>> Begin Record set

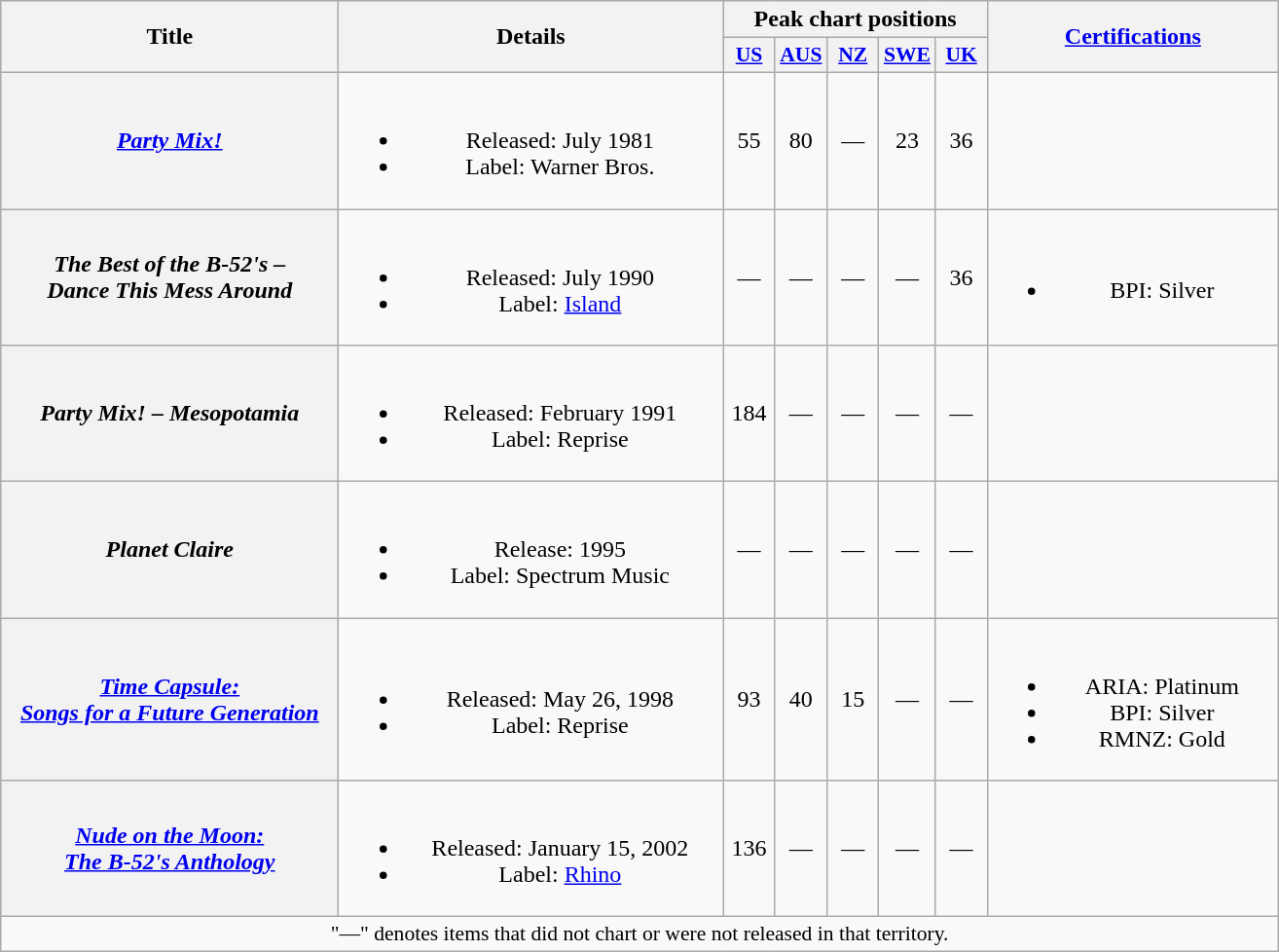
Planet Claire [169, 550]
The Best of the B-52's –Dance This Mess Around [169, 276]
15 [853, 699]
SWE [907, 55]
Released: July 1981Label: Warner Bros. [531, 140]
136 [749, 849]
93 [749, 699]
55 [749, 140]
Details [531, 37]
Certifications [1133, 37]
40 [800, 699]
Nude on the Moon:The B-52's Anthology [169, 849]
Released: January 15, 2002Label: Rhino [531, 849]
Party Mix! – Mesopotamia [169, 414]
Released: February 1991Label: Reprise [531, 414]
NZ [853, 55]
ARIA: PlatinumBPI: SilverRMNZ: Gold [1133, 699]
AUS [800, 55]
US [749, 55]
23 [907, 140]
Released: May 26, 1998Label: Reprise [531, 699]
Peak chart positions [855, 19]
UK [962, 55]
184 [749, 414]
"—" denotes items that did not chart or were not released in that territory. [640, 934]
Released: July 1990Label: Island [531, 276]
BPI: Silver [1133, 276]
Title [169, 37]
Party Mix! [169, 140]
80 [800, 140]
Release: 1995Label: Spectrum Music [531, 550]
Time Capsule:Songs for a Future Generation [169, 699]
Pinpoint the cell where the given text exists, returning its [x, y] midpoint coordinate. 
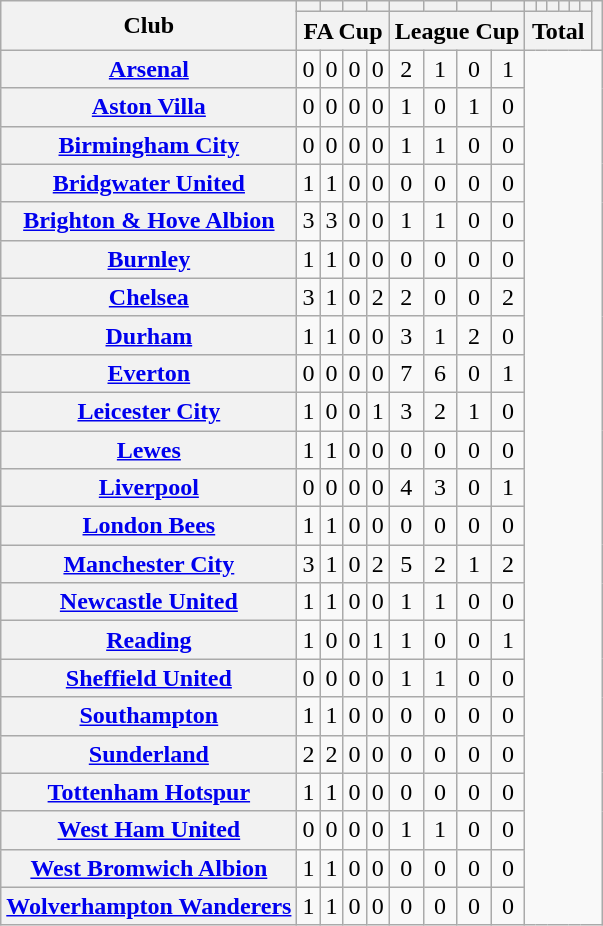
Southampton [149, 716]
Brighton & Hove Albion [149, 221]
4 [406, 488]
Lewes [149, 449]
Sheffield United [149, 678]
London Bees [149, 526]
Sunderland [149, 754]
FA Cup [343, 31]
Bridgwater United [149, 183]
Reading [149, 640]
Total [558, 31]
West Bromwich Albion [149, 868]
Birmingham City [149, 145]
6 [440, 373]
Leicester City [149, 411]
Manchester City [149, 564]
Chelsea [149, 297]
Burnley [149, 259]
5 [406, 564]
Newcastle United [149, 602]
Durham [149, 335]
Arsenal [149, 69]
Aston Villa [149, 107]
Liverpool [149, 488]
Everton [149, 373]
West Ham United [149, 830]
Club [149, 26]
Wolverhampton Wanderers [149, 906]
Tottenham Hotspur [149, 792]
7 [406, 373]
League Cup [457, 31]
Return the [x, y] coordinate for the center point of the cell that contains the specified text.  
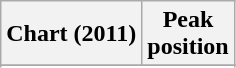
Chart (2011) [72, 34]
Peakposition [188, 34]
Identify which cell holds the provided text, then report its [X, Y] central coordinate. 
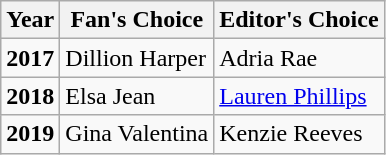
Dillion Harper [137, 58]
2019 [30, 134]
2018 [30, 96]
Adria Rae [299, 58]
Gina Valentina [137, 134]
Year [30, 20]
Lauren Phillips [299, 96]
Fan's Choice [137, 20]
Editor's Choice [299, 20]
Kenzie Reeves [299, 134]
2017 [30, 58]
Elsa Jean [137, 96]
Search for the cell housing the specified text and yield its [X, Y] center coordinate. 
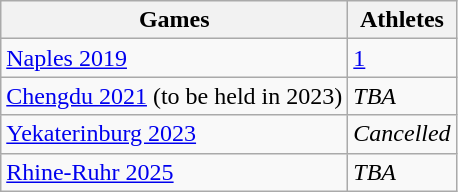
Yekaterinburg 2023 [174, 134]
Athletes [402, 20]
Cancelled [402, 134]
Games [174, 20]
Chengdu 2021 (to be held in 2023) [174, 96]
Naples 2019 [174, 58]
1 [402, 58]
Rhine-Ruhr 2025 [174, 172]
Locate the cell with the specified text and output its (x, y) center coordinate. 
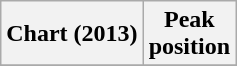
Peakposition (189, 34)
Chart (2013) (72, 34)
Identify which cell holds the provided text, then report its [x, y] central coordinate. 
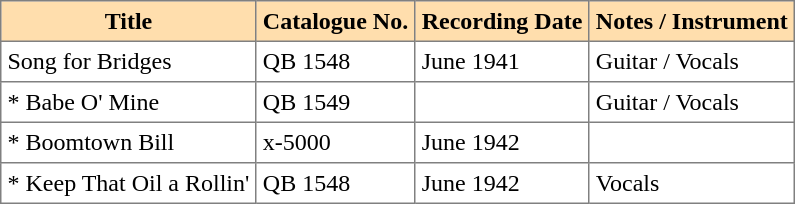
* Babe O' Mine [128, 102]
Song for Bridges [128, 61]
Vocals [692, 183]
* Keep That Oil a Rollin' [128, 183]
QB 1549 [336, 102]
Notes / Instrument [692, 21]
* Boomtown Bill [128, 142]
Recording Date [502, 21]
x-5000 [336, 142]
Catalogue No. [336, 21]
June 1941 [502, 61]
Title [128, 21]
Extract the (x, y) coordinate from the center of the cell holding the provided text.  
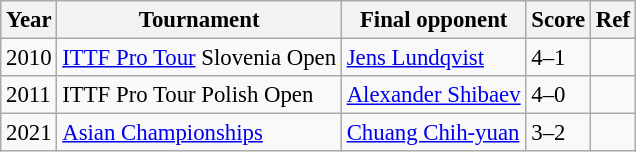
Asian Championships (199, 133)
ITTF Pro Tour Polish Open (199, 95)
2011 (29, 95)
4–1 (558, 58)
Alexander Shibaev (434, 95)
Score (558, 20)
Final opponent (434, 20)
ITTF Pro Tour Slovenia Open (199, 58)
2021 (29, 133)
4–0 (558, 95)
Year (29, 20)
2010 (29, 58)
3–2 (558, 133)
Ref (614, 20)
Chuang Chih-yuan (434, 133)
Tournament (199, 20)
Jens Lundqvist (434, 58)
Locate the cell with the specified text and output its (x, y) center coordinate. 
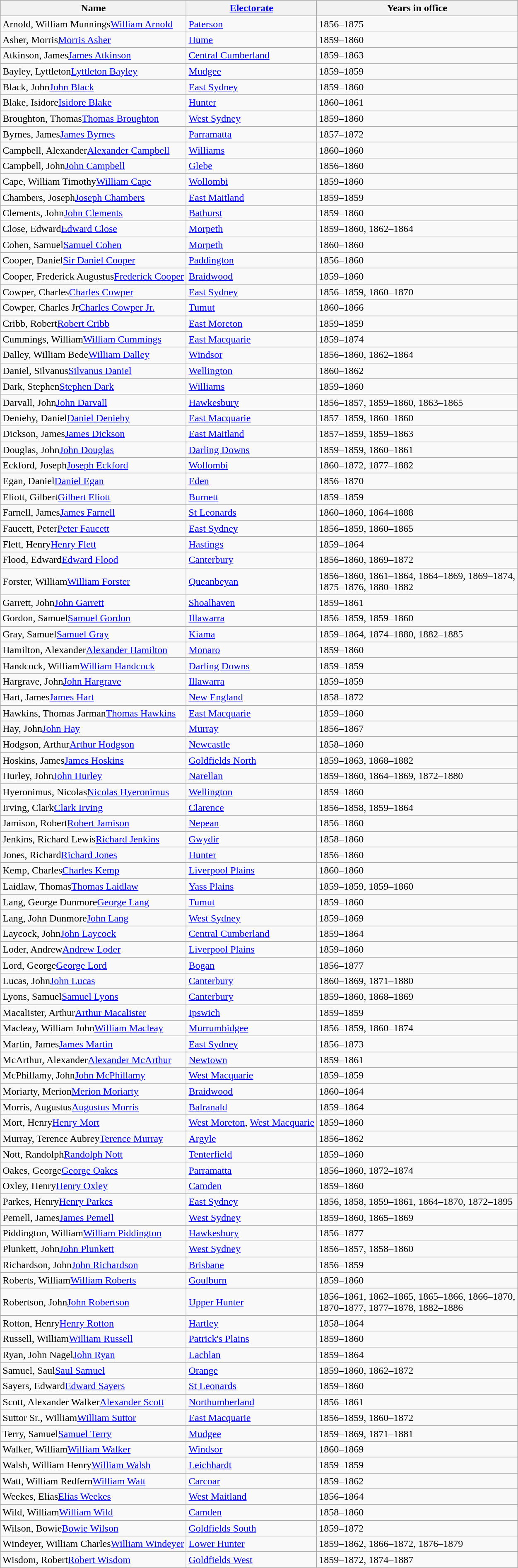
1856–1864 (417, 1496)
1860–1861 (417, 103)
1859–1860, 1864–1869, 1872–1880 (417, 776)
Nott, RandolphRandolph Nott (94, 1154)
Clarence (252, 807)
Walker, WilliamWilliam Walker (94, 1449)
Hawkins, Thomas JarmanThomas Hawkins (94, 713)
1856–1867 (417, 729)
1860–1869 (417, 1449)
Windeyer, William CharlesWilliam Windeyer (94, 1544)
Cribb, RobertRobert Cribb (94, 323)
Glebe (252, 166)
Campbell, JohnJohn Campbell (94, 166)
Pemell, JamesJames Pemell (94, 1217)
Cowper, CharlesCharles Cowper (94, 292)
Eckford, JosephJoseph Eckford (94, 465)
Richardson, JohnJohn Richardson (94, 1265)
Newcastle (252, 744)
1859–1874 (417, 339)
Murrumbidgee (252, 1028)
1857–1859, 1860–1860 (417, 418)
Black, JohnJohn Black (94, 87)
Wisdom, RobertRobert Wisdom (94, 1559)
Atkinson, JamesJames Atkinson (94, 55)
Lyons, SamuelSamuel Lyons (94, 997)
Name (94, 8)
Monaro (252, 650)
Garrett, JohnJohn Garrett (94, 602)
Roberts, WilliamWilliam Roberts (94, 1280)
Upper Hunter (252, 1302)
Shoalhaven (252, 602)
Newtown (252, 1060)
1860–1869, 1871–1880 (417, 981)
1859–1863 (417, 55)
1859–1872 (417, 1528)
1856–1860, 1869–1872 (417, 560)
Cape, William TimothyWilliam Cape (94, 181)
Oxley, HenryHenry Oxley (94, 1185)
Robertson, JohnJohn Robertson (94, 1302)
Close, EdwardEdward Close (94, 229)
Darvall, JohnJohn Darvall (94, 402)
1860–1866 (417, 308)
1859–1859, 1859–1860 (417, 886)
Ipswich (252, 1012)
1857–1859, 1859–1863 (417, 434)
Bayley, LyttletonLyttleton Bayley (94, 71)
1856–1870 (417, 481)
Gray, SamuelSamuel Gray (94, 634)
1856–1860, 1872–1874 (417, 1170)
Laidlaw, ThomasThomas Laidlaw (94, 886)
1860–1862 (417, 371)
1859–1869 (417, 918)
Lachlan (252, 1354)
Bogan (252, 965)
Hastings (252, 544)
Arnold, William MunningsWilliam Arnold (94, 24)
1856–1861, 1862–1865, 1865–1866, 1866–1870,1870–1877, 1877–1878, 1882–1886 (417, 1302)
Campbell, AlexanderAlexander Campbell (94, 150)
East Moreton (252, 323)
Electorate (252, 8)
Samuel, SaulSaul Samuel (94, 1370)
Farnell, JamesJames Farnell (94, 513)
New England (252, 697)
Morris, AugustusAugustus Morris (94, 1107)
Flett, HenryHenry Flett (94, 544)
Scott, Alexander WalkerAlexander Scott (94, 1402)
1856–1861 (417, 1402)
Suttor Sr., WilliamWilliam Suttor (94, 1417)
Jamison, RobertRobert Jamison (94, 823)
Rotton, HenryHenry Rotton (94, 1323)
Hart, JamesJames Hart (94, 697)
Kemp, CharlesCharles Kemp (94, 870)
1856–1857, 1858–1860 (417, 1249)
1856–1859, 1860–1865 (417, 528)
1856–1859, 1860–1872 (417, 1417)
Lucas, JohnJohn Lucas (94, 981)
Laycock, JohnJohn Laycock (94, 933)
1859–1862, 1866–1872, 1876–1879 (417, 1544)
Balranald (252, 1107)
1860–1860, 1864–1888 (417, 513)
Narellan (252, 776)
Forster, WilliamWilliam Forster (94, 581)
Lang, John DunmoreJohn Lang (94, 918)
Handcock, WilliamWilliam Handcock (94, 665)
Years in office (417, 8)
Watt, William RedfernWilliam Watt (94, 1480)
1856–1862 (417, 1138)
Chambers, JosephJoseph Chambers (94, 198)
Goulburn (252, 1280)
Faucett, PeterPeter Faucett (94, 528)
Orange (252, 1370)
1856, 1858, 1859–1861, 1864–1870, 1872–1895 (417, 1201)
McPhillamy, JohnJohn McPhillamy (94, 1075)
Lang, George DunmoreGeorge Lang (94, 902)
Goldfields West (252, 1559)
Cooper, Frederick AugustusFrederick Cooper (94, 276)
1856–1860, 1862–1864 (417, 355)
Hurley, JohnJohn Hurley (94, 776)
Paddington (252, 260)
Wild, WilliamWilliam Wild (94, 1512)
Macalister, ArthurArthur Macalister (94, 1012)
Ryan, John NagelJohn Ryan (94, 1354)
Douglas, JohnJohn Douglas (94, 449)
Byrnes, JamesJames Byrnes (94, 134)
Lower Hunter (252, 1544)
Mort, HenryHenry Mort (94, 1123)
1859–1869, 1871–1881 (417, 1433)
Goldfields South (252, 1528)
1860–1864 (417, 1091)
1856–1875 (417, 24)
1859–1859, 1860–1861 (417, 449)
Cohen, SamuelSamuel Cohen (94, 245)
Deniehy, DanielDaniel Deniehy (94, 418)
Irving, ClarkClark Irving (94, 807)
1859–1862 (417, 1480)
Broughton, ThomasThomas Broughton (94, 118)
Moriarty, MerionMerion Moriarty (94, 1091)
Wilson, BowieBowie Wilson (94, 1528)
Carcoar (252, 1480)
1856–1873 (417, 1044)
Goldfields North (252, 760)
Russell, WilliamWilliam Russell (94, 1339)
1856–1859, 1859–1860 (417, 618)
Plunkett, JohnJohn Plunkett (94, 1249)
Eden (252, 481)
1858–1872 (417, 697)
1859–1864, 1874–1880, 1882–1885 (417, 634)
Hamilton, AlexanderAlexander Hamilton (94, 650)
Cowper, Charles JrCharles Cowper Jr. (94, 308)
Dickson, JamesJames Dickson (94, 434)
Bathurst (252, 213)
McArthur, AlexanderAlexander McArthur (94, 1060)
1859–1860, 1862–1864 (417, 229)
Leichhardt (252, 1465)
Blake, IsidoreIsidore Blake (94, 103)
Nepean (252, 823)
Gwydir (252, 839)
Piddington, WilliamWilliam Piddington (94, 1233)
Parkes, HenryHenry Parkes (94, 1201)
Kiama (252, 634)
Terry, SamuelSamuel Terry (94, 1433)
Clements, JohnJohn Clements (94, 213)
Hargrave, JohnJohn Hargrave (94, 681)
West Maitland (252, 1496)
1859–1872, 1874–1887 (417, 1559)
West Macquarie (252, 1075)
1856–1859 (417, 1265)
Hodgson, ArthurArthur Hodgson (94, 744)
Burnett (252, 497)
Murray (252, 729)
Hyeronimus, NicolasNicolas Hyeronimus (94, 792)
Hume (252, 40)
1859–1860, 1865–1869 (417, 1217)
1856–1857, 1859–1860, 1863–1865 (417, 402)
Hoskins, JamesJames Hoskins (94, 760)
Cooper, DanielSir Daniel Cooper (94, 260)
1859–1860, 1868–1869 (417, 997)
Yass Plains (252, 886)
Patrick's Plains (252, 1339)
Queanbeyan (252, 581)
1856–1858, 1859–1864 (417, 807)
Jenkins, Richard LewisRichard Jenkins (94, 839)
1859–1863, 1868–1882 (417, 760)
West Moreton, West Macquarie (252, 1123)
Dark, StephenStephen Dark (94, 386)
1856–1860, 1861–1864, 1864–1869, 1869–1874,1875–1876, 1880–1882 (417, 581)
Lord, GeorgeGeorge Lord (94, 965)
1856–1859, 1860–1870 (417, 292)
Dalley, William BedeWilliam Dalley (94, 355)
Brisbane (252, 1265)
Murray, Terence AubreyTerence Murray (94, 1138)
1857–1872 (417, 134)
Asher, MorrisMorris Asher (94, 40)
1858–1864 (417, 1323)
Eliott, GilbertGilbert Eliott (94, 497)
Argyle (252, 1138)
Northumberland (252, 1402)
1856–1859, 1860–1874 (417, 1028)
Hay, JohnJohn Hay (94, 729)
1859–1860, 1862–1872 (417, 1370)
Walsh, William HenryWilliam Walsh (94, 1465)
Paterson (252, 24)
Jones, RichardRichard Jones (94, 855)
Tenterfield (252, 1154)
Flood, EdwardEdward Flood (94, 560)
Oakes, GeorgeGeorge Oakes (94, 1170)
Loder, AndrewAndrew Loder (94, 949)
Daniel, SilvanusSilvanus Daniel (94, 371)
Martin, JamesJames Martin (94, 1044)
Weekes, EliasElias Weekes (94, 1496)
Hartley (252, 1323)
Sayers, EdwardEdward Sayers (94, 1386)
Cummings, WilliamWilliam Cummings (94, 339)
Macleay, William JohnWilliam Macleay (94, 1028)
Gordon, SamuelSamuel Gordon (94, 618)
1860–1872, 1877–1882 (417, 465)
Egan, DanielDaniel Egan (94, 481)
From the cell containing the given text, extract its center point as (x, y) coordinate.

>> End Record set

Copy out, line for line, everything from the line containing "Southampton [149, 716]" down to the line containing "Tottenham Hotspur [149, 792]".

Southampton [149, 716]
Brighton & Hove Albion [149, 221]
4 [406, 488]
Lewes [149, 449]
Sheffield United [149, 678]
London Bees [149, 526]
Sunderland [149, 754]
FA Cup [343, 31]
Bridgwater United [149, 183]
Reading [149, 640]
Total [558, 31]
West Bromwich Albion [149, 868]
Birmingham City [149, 145]
6 [440, 373]
Leicester City [149, 411]
Manchester City [149, 564]
Chelsea [149, 297]
Burnley [149, 259]
5 [406, 564]
Newcastle United [149, 602]
Durham [149, 335]
Arsenal [149, 69]
Aston Villa [149, 107]
Liverpool [149, 488]
Everton [149, 373]
West Ham United [149, 830]
Club [149, 26]
Wolverhampton Wanderers [149, 906]
Tottenham Hotspur [149, 792]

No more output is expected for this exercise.